Extracted data entries
>> begin

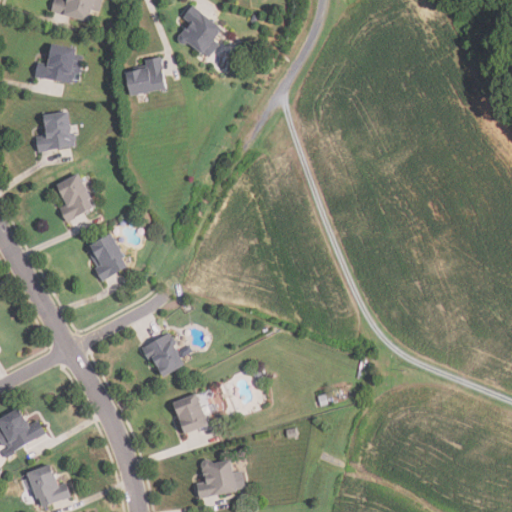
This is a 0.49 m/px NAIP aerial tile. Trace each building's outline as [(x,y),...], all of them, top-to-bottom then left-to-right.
[(98,0),(66,0),(66,3),(54,1),(52,13),(90,20),(92,10),(96,11),(98,0)] [(209,59),(219,44),(214,40),(223,28),(193,6),(183,19),(190,24),(180,37),(209,59)] [(36,78),(77,83),(82,49),(51,45),(49,64),(38,62),(36,78)] [(127,72),(131,96),(167,90),(162,58),(146,60),(148,69),(127,72)] [(39,151),(75,146),(70,111),(44,114),(47,135),(37,137),(39,151)] [(80,174),(58,185),(69,208),(63,211),(67,221),(96,208),(80,174)] [(129,267),(113,234),(87,247),(103,280),(129,267)] [(186,365),(169,334),(144,347),(161,378),(186,365)] [(210,426),(197,394),(173,403),(185,435),(210,426)] [(0,418),(0,423),(3,431),(0,432),(9,452),(46,436),(40,421),(28,426),(21,409),(0,418)] [(233,458),(203,462),(207,490),(200,491),(201,498),(238,493),(233,458)] [(71,498),(68,489),(61,491),(51,465),(29,474),(42,509),(71,498)]
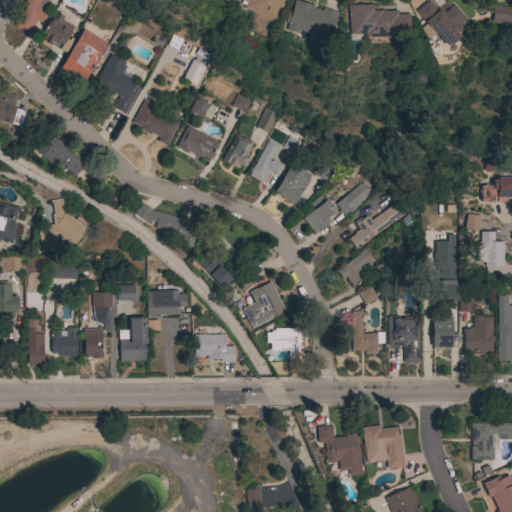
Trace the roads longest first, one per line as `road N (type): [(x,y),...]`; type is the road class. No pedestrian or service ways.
road 1 (residential): [(313,393),(309,301),(288,251),(267,227),(127,176),(0,49)]
road 2 (residential): [(0,396),(250,393)]
road 3 (residential): [(283,393),(511,391)]
road 4 (residential): [(302,511),(250,393)]
road 5 (residential): [(454,511),(428,451),(423,393)]
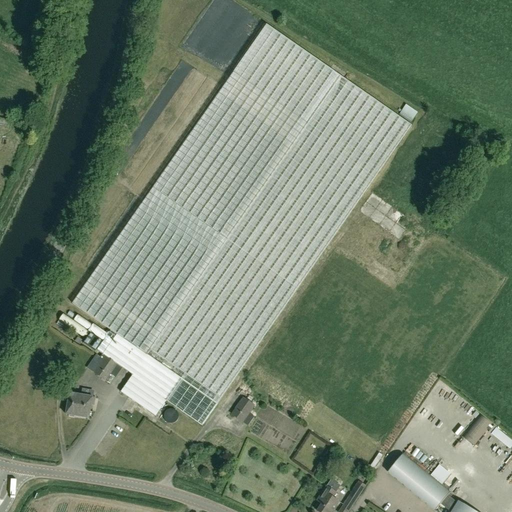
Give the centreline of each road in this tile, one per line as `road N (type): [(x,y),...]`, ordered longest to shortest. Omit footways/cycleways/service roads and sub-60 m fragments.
road 1 (tertiary): [(0,347),(97,152),(138,0)]
road 2 (tertiary): [(221,511),(147,487),(18,468)]
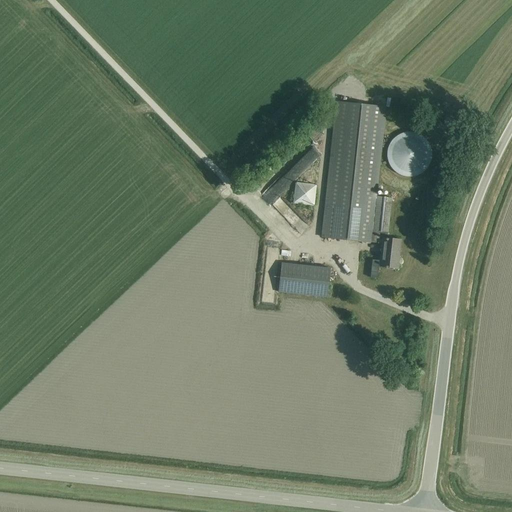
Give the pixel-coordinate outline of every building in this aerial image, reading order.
[(321,237),(370,242),(375,196),(385,107),(336,102),(321,237)] [(296,184),(294,203),(314,205),(316,186),(296,184)] [(370,242),(382,243),(382,238),(387,239),(391,198),(375,196),(370,242)] [(288,211),(285,202),(276,205),(280,214),(288,211)] [(380,261),(379,266),(397,268),(400,240),(387,239),(382,238),(382,243),(380,261)] [(379,266),(380,261),(372,260),(370,278),(377,279),(378,266),(379,266)] [(327,297),(330,269),(281,264),(278,292),(327,297)] [(268,306),(276,307),(277,297),(269,297),(268,306)]
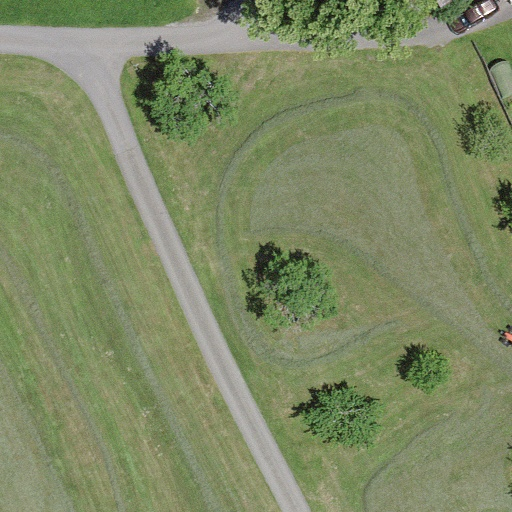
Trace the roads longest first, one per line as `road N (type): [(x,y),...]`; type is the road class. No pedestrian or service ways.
road 1 (track): [(87,48),(193,298),(299,511)]
road 2 (residential): [(0,42),(87,48),(255,35),(263,0)]
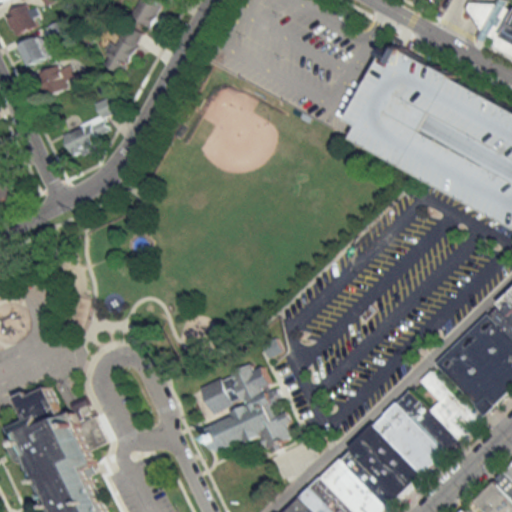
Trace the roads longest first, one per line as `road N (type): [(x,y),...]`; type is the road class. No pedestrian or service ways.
road 1 (residential): [(0,228),(102,179),(205,0)]
road 2 (residential): [(142,362),(113,359),(99,373),(102,384),(132,439),(172,431)]
road 3 (residential): [(511,77),(372,0)]
road 4 (residential): [(0,74),(59,199)]
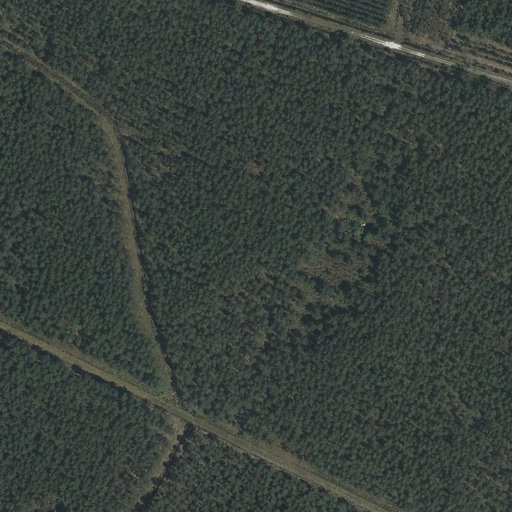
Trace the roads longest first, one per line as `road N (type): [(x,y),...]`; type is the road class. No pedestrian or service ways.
road 1 (track): [(372,511),(0,320)]
road 2 (track): [(511,78),(260,0)]
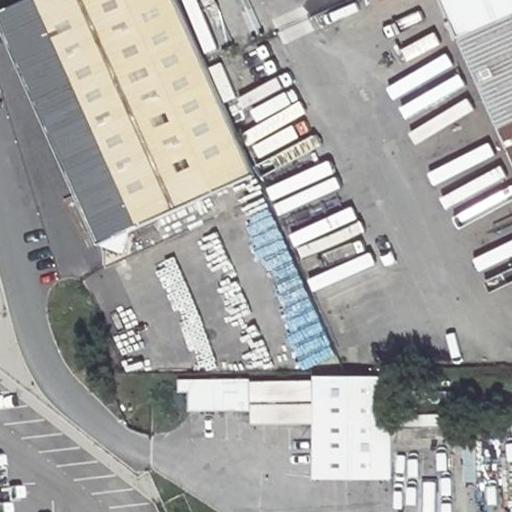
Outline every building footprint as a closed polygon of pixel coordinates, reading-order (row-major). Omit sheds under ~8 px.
[(176,0),(28,0),(0,13),(0,20),(98,243),(119,251),(127,231),(252,173),(205,65),(176,0)] [(511,5),(454,33),(511,154),(511,5)] [(102,247),(96,265),(123,275),(129,257),(102,247)] [(188,410),(252,409),(252,377),(187,378),(188,410)] [(397,377),(322,379),(323,479),(398,478),(397,377)]
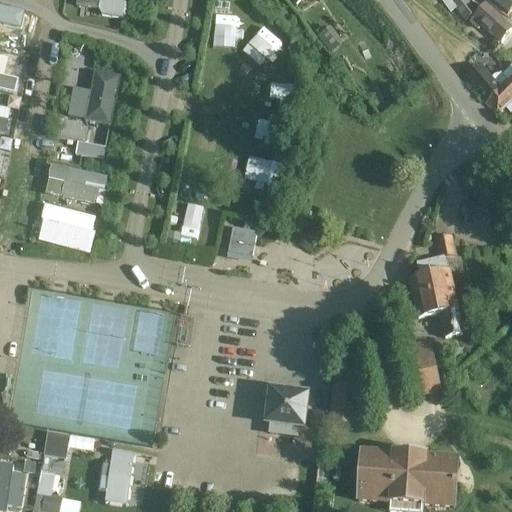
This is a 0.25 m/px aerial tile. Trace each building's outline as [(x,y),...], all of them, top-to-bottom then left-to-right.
[(454,9),(465,22),(476,13),(465,0),(440,0),(450,12),(454,9)] [(511,0),(488,0),(508,14),(511,8),(511,0)] [(481,25),(501,43),(511,29),(484,5),(469,22),(478,29),(481,25)] [(13,35),(0,32),(0,45),(12,47),(13,35)] [(243,54),(262,68),(275,50),(255,37),(243,54)] [(6,77),(11,58),(0,55),(0,89),(17,94),(20,80),(6,77)] [(501,90),(511,79),(511,65),(501,75),(496,77),(492,80),(479,68),(464,80),(485,103),(501,90)] [(227,88),(228,71),(207,70),(206,86),(227,88)] [(94,71),(87,121),(115,125),(122,75),(94,71)] [(270,79),(264,100),(297,109),(303,88),(270,79)] [(485,103),(496,115),(511,101),(511,79),(501,90),(485,103)] [(0,132),(10,134),(15,102),(10,102),(9,108),(0,106),(0,132)] [(258,120),(254,141),(277,145),(282,125),(258,120)] [(79,141),(76,154),(104,161),(107,148),(79,141)] [(252,156),(244,183),(275,192),(283,165),(252,156)] [(54,165),(51,179),(67,183),(64,196),(104,206),(111,178),(54,165)] [(265,205),(267,196),(256,193),(254,203),(265,205)] [(187,204),(180,236),(198,240),(205,208),(187,204)] [(94,233),(98,218),(46,206),(43,221),(94,233)] [(511,224),(501,226),(505,245),(511,243),(511,224)] [(228,257),(251,262),(256,239),(257,235),(233,230),(228,257)] [(438,315),(443,338),(463,335),(458,311),(450,272),(447,260),(457,258),(453,237),(435,240),(439,260),(429,262),(429,265),(417,268),(419,278),(409,280),(417,319),(438,315)] [(511,277),(501,280),(505,296),(511,307),(511,277)] [(401,348),(412,401),(441,395),(430,342),(401,348)] [(334,376),(329,424),(356,427),(362,379),(334,376)] [(268,435),(298,439),(299,431),(304,432),(309,394),(268,389),(263,427),(269,427),(268,435)] [(47,435),(44,458),(66,461),(69,438),(47,435)] [(112,466),(96,465),(95,491),(108,492),(107,505),(132,506),(135,453),(113,451),(112,466)] [(459,458),(359,451),(355,503),(455,510),(459,458)] [(23,474),(34,475),(35,466),(24,464),(23,474)] [(0,465),(0,510),(24,511),(26,475),(15,474),(15,466),(0,465)]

>> end

> **INSTRUCTIONS FOR THE TASK**:
Find each line in the entries above that contains the string "bottom" and copy it out in full. The match is case-sensitive.

> **TASK RESPONSE**:
This is a 0.49 m/px NAIP aerial tile. Trace each building's outline as [(x,y),...], all of them, top-to-bottom then left-to-right.
This is a 0.25 m/px aerial tile. Trace each building's outline as [(x,y),...], all of them, top-to-bottom then left-to-right.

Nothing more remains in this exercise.